- [WHAT YOU NEED TO DO]: Please copy out the full listing that follows exactly; no picture belongs in the copy.

- [DATASET CONTENT]:
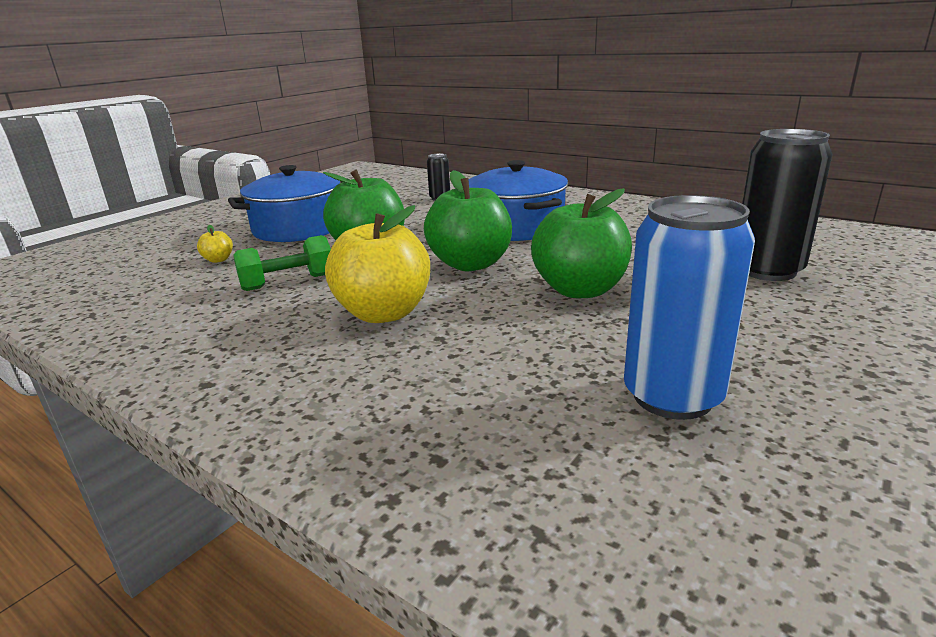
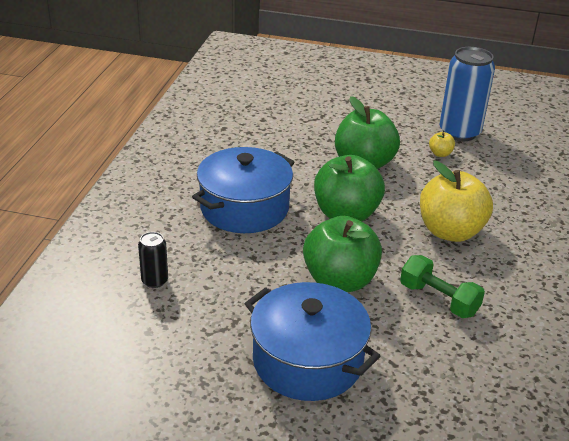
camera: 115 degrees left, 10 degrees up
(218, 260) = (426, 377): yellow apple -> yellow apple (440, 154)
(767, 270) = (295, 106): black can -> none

- [EXERCISE ANSWER]:
camera: 115 degrees left, 10 degrees up
(218, 260) = (426, 377): yellow apple -> yellow apple (440, 154)
(767, 270) = (295, 106): black can -> none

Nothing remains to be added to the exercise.